Description of the task
Show every line of the data that contains the string "toothbrush".

Records excerpted from a collection:
═══
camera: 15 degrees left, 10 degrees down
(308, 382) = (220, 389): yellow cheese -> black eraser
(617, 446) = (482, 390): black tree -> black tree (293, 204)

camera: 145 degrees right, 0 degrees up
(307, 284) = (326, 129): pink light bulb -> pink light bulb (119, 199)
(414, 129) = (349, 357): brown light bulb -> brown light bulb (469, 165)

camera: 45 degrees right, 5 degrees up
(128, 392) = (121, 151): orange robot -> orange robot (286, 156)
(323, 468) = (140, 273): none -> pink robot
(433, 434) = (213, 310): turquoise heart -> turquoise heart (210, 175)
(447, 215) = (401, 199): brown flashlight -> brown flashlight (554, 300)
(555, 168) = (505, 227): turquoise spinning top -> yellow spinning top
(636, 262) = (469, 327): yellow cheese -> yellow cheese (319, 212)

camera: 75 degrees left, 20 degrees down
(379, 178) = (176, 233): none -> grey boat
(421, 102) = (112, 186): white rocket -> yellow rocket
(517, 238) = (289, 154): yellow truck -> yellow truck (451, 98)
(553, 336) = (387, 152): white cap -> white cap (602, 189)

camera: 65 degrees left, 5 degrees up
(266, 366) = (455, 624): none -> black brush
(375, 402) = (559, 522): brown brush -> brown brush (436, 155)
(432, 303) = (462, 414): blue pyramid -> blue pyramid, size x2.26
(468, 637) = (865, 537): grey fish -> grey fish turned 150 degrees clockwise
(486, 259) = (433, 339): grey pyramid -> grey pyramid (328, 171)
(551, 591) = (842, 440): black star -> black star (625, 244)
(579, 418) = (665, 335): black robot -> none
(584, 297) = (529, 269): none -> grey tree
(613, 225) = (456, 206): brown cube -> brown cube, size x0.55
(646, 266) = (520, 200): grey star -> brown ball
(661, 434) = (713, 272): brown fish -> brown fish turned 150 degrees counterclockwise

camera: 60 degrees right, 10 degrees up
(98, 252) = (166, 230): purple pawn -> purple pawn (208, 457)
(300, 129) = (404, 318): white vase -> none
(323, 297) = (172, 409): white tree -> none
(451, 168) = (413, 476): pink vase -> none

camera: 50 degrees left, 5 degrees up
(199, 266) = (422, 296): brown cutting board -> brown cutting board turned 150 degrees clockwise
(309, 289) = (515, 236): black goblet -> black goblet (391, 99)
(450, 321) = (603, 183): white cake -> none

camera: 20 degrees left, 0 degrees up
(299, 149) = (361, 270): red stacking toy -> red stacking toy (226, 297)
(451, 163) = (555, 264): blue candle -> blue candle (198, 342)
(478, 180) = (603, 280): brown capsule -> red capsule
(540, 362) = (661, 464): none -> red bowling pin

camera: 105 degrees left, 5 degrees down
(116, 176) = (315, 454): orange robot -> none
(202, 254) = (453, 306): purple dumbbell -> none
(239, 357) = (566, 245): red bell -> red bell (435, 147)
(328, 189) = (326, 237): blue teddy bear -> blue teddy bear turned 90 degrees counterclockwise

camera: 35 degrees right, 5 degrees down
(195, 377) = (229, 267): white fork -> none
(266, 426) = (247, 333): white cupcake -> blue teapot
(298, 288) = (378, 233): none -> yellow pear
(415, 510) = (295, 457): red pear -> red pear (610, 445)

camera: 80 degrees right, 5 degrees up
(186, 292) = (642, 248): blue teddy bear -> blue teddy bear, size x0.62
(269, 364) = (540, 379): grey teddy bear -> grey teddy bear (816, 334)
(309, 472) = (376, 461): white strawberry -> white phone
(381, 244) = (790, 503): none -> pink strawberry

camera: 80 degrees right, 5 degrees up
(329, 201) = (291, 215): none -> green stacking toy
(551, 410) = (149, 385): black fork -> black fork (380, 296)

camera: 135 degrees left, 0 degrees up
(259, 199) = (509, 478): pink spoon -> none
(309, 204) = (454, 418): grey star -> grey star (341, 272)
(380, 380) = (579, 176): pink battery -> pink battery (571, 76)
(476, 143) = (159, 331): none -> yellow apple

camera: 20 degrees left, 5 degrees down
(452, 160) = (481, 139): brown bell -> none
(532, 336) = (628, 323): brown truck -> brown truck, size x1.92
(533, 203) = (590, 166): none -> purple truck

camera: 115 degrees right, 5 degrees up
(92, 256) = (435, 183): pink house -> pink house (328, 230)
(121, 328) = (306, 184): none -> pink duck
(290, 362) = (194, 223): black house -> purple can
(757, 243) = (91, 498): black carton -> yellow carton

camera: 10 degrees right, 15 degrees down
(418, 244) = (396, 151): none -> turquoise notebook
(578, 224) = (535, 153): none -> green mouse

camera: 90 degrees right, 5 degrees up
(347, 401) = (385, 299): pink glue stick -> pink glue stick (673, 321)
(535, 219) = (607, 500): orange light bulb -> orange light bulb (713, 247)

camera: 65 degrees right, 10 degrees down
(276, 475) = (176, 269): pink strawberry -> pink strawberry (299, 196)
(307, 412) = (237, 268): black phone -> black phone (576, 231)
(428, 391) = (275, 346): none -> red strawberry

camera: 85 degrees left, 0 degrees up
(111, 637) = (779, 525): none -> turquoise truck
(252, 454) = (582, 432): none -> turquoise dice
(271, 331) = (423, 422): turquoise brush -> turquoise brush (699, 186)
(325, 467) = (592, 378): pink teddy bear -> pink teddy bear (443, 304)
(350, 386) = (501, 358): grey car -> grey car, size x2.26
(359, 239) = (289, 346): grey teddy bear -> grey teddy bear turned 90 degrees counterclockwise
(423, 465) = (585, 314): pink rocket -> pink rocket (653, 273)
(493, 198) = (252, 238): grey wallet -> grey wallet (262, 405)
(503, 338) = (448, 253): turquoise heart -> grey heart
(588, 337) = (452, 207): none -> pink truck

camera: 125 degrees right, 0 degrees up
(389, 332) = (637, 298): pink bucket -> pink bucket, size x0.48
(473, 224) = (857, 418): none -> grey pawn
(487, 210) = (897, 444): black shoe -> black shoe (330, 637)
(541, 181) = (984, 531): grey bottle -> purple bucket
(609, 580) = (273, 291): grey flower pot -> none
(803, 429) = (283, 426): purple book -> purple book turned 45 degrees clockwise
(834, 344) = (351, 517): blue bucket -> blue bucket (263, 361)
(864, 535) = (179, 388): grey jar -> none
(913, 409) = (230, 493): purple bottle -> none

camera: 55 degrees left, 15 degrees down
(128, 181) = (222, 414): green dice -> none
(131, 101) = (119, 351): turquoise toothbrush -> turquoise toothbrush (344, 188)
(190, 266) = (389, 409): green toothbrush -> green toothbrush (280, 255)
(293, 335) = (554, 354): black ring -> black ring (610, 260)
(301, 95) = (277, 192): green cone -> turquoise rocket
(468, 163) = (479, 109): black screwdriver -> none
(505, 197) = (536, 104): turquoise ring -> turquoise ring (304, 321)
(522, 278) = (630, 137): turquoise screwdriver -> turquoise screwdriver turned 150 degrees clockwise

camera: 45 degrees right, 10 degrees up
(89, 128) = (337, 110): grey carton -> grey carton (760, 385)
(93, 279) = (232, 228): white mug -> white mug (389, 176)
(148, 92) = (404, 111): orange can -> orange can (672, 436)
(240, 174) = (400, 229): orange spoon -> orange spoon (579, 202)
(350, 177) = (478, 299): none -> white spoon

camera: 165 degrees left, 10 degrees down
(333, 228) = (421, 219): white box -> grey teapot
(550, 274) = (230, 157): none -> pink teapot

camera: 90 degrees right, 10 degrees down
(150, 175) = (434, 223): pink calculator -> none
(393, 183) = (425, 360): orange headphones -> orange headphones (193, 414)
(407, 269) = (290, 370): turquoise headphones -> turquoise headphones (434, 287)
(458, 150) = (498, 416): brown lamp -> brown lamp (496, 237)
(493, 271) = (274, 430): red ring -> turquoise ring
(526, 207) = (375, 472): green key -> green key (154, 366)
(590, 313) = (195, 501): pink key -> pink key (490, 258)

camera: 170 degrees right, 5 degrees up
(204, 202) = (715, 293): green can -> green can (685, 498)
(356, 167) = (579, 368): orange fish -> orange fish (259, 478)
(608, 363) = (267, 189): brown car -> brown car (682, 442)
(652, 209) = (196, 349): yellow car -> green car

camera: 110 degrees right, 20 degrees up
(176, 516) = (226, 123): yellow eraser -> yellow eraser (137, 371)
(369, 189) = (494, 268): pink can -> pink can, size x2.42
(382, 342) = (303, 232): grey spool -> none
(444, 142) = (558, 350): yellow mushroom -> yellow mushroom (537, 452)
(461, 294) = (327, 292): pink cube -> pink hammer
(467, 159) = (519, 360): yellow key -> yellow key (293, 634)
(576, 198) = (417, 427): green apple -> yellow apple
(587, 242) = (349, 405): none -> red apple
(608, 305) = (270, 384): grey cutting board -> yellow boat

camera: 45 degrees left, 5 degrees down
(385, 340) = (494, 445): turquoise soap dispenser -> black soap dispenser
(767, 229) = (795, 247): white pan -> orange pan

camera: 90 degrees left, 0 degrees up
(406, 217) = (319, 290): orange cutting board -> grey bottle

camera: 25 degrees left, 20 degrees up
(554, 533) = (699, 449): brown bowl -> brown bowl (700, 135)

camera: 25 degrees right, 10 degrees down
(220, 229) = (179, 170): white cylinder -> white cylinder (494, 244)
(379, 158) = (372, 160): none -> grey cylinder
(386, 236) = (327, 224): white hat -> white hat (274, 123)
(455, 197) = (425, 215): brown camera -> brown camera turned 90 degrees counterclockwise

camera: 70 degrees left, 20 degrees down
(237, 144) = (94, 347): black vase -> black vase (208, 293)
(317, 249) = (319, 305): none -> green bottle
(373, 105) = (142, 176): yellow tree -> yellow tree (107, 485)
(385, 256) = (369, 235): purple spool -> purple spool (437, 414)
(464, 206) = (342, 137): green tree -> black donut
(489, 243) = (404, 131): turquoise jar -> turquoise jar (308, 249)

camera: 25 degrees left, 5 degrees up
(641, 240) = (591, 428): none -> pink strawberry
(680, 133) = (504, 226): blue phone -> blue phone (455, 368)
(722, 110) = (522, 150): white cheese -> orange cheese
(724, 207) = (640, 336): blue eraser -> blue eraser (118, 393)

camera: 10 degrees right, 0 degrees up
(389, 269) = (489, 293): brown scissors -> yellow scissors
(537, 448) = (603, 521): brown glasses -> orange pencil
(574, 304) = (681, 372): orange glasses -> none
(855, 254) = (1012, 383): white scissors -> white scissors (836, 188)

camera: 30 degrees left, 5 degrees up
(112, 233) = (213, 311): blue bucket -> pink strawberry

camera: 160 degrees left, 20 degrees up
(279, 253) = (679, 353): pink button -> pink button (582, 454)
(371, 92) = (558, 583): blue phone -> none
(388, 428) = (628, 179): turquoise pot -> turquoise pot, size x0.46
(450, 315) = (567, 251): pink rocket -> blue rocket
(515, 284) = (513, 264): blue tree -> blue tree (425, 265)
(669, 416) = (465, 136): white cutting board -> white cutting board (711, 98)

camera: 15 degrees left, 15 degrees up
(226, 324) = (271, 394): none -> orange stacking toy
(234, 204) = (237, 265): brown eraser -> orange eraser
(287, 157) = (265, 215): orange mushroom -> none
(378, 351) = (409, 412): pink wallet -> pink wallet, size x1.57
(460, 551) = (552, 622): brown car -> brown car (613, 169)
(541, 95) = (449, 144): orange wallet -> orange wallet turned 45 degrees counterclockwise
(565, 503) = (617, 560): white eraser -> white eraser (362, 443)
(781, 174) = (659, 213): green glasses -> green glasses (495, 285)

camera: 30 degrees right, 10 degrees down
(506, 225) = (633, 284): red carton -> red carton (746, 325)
═══
Solution to this exercise
(131, 101) = (119, 351): turquoise toothbrush -> turquoise toothbrush (344, 188)
(190, 266) = (389, 409): green toothbrush -> green toothbrush (280, 255)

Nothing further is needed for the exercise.